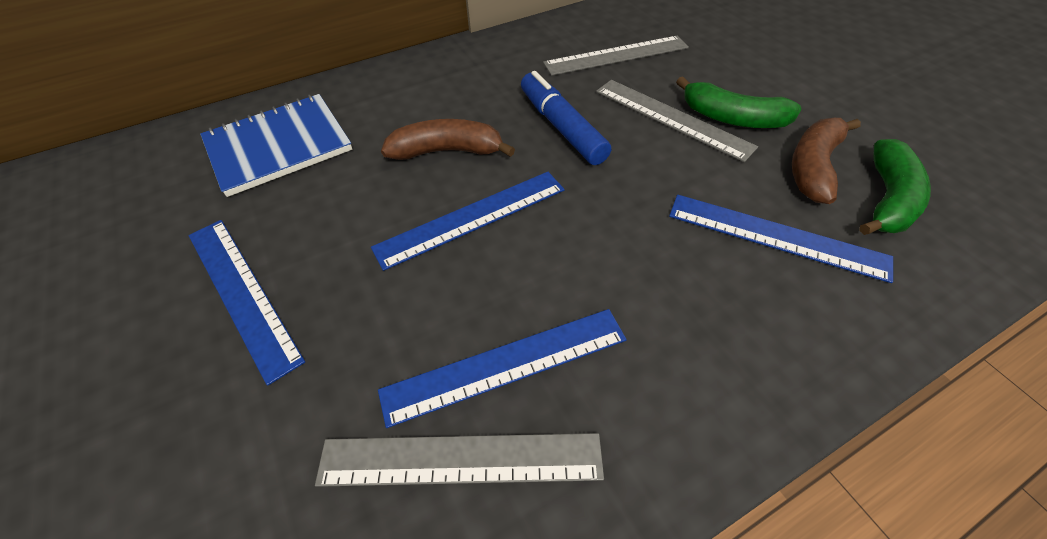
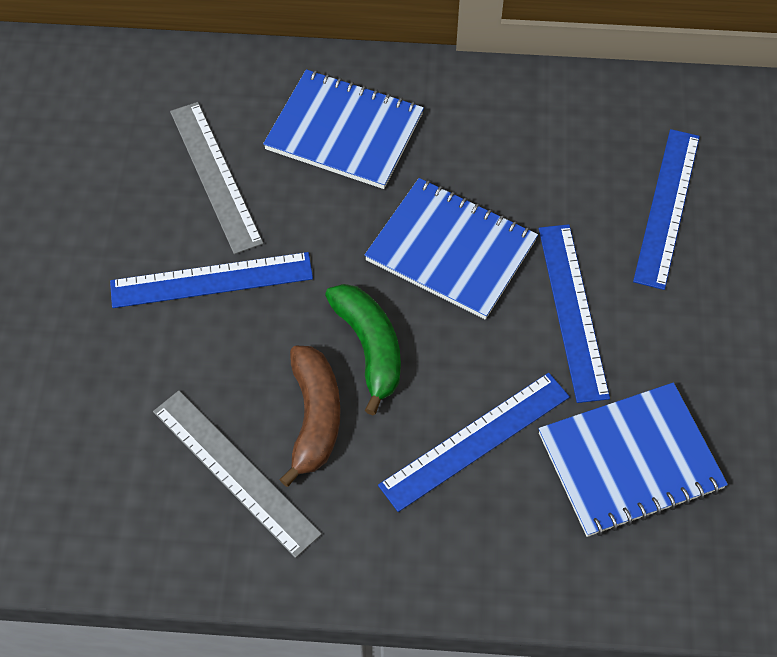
blue marker: 1 -> 0
blue notebook: 1 -> 3
brown banana: 2 -> 1
green banana: 2 -> 1
grey ruler: 3 -> 2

┄┄┄┄┄┄

EXERCISE GOAL:
Output all of the data word for word, excluding any pictures.

EXPECTED ANSWER:
blue marker: 1 -> 0
blue notebook: 1 -> 3
brown banana: 2 -> 1
green banana: 2 -> 1
grey ruler: 3 -> 2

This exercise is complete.